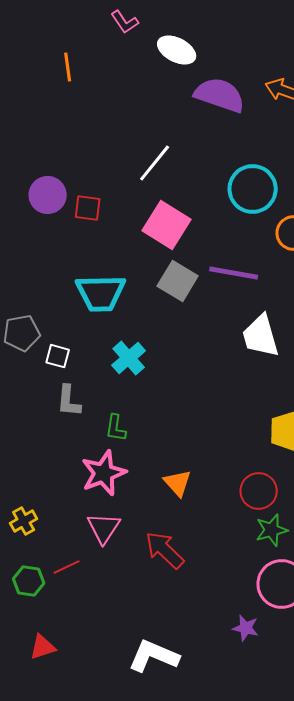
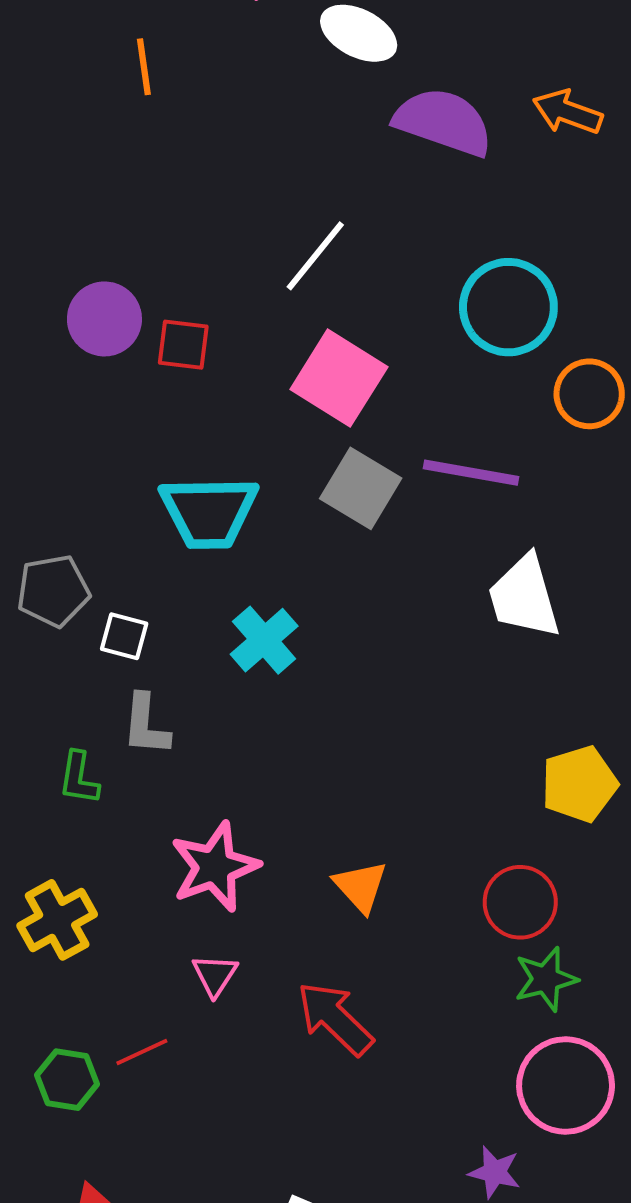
green L-shape: (116, 428) -> (79, 778), moved
yellow cross: (24, 521) -> (57, 920), moved, size x1.4
pink triangle: (104, 528) -> (215, 975), size x0.7

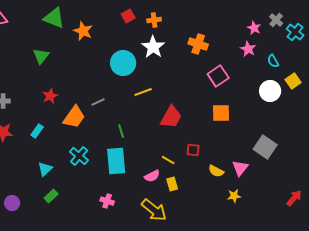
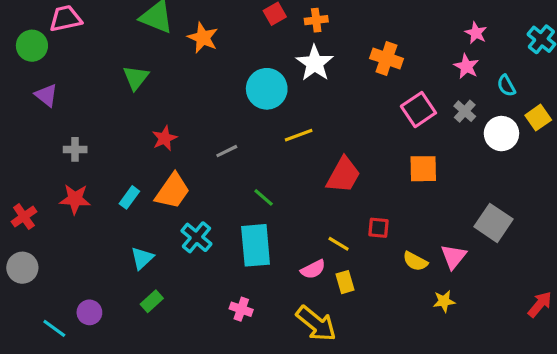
gray cross: (276, 20) -> (465, 111), moved
red star: (50, 96) -> (164, 138), moved
orange trapezoid: (74, 117) -> (172, 191), moved
green line: (121, 131) -> (264, 197), turned -32

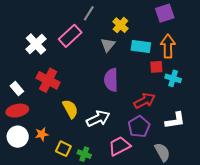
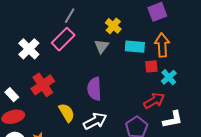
gray line: (89, 13) -> (70, 16), moved
cyan cross: (173, 78) -> (169, 77), turned 35
red cross: (48, 80) -> (43, 85), turned 30
purple semicircle: (111, 80) -> (94, 89), moved
red arrow: (145, 101) -> (154, 101), moved

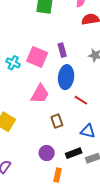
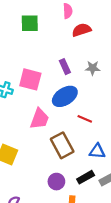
purple rectangle: (62, 50) -> (65, 67), moved
blue ellipse: (66, 77) -> (65, 96), turned 60
brown rectangle: (57, 121) -> (62, 145), size x1.6

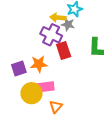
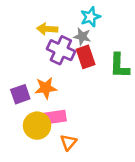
yellow arrow: (58, 18) -> (47, 29), moved
red rectangle: (64, 50) -> (86, 57), moved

## Directions for this task
Return, exactly and without extra lines, everything from the line with "red cross: (48, 80) -> (43, 85), turned 30" through the last line of the material above, both included. Pictures must be dropped.

## Solution to this problem
red cross: (48, 80) -> (43, 85), turned 30
purple semicircle: (111, 80) -> (94, 89), moved
red arrow: (145, 101) -> (154, 101), moved

purple rectangle: (62, 50) -> (65, 67), moved
blue ellipse: (66, 77) -> (65, 96), turned 60
brown rectangle: (57, 121) -> (62, 145), size x1.6

yellow arrow: (58, 18) -> (47, 29), moved
red rectangle: (64, 50) -> (86, 57), moved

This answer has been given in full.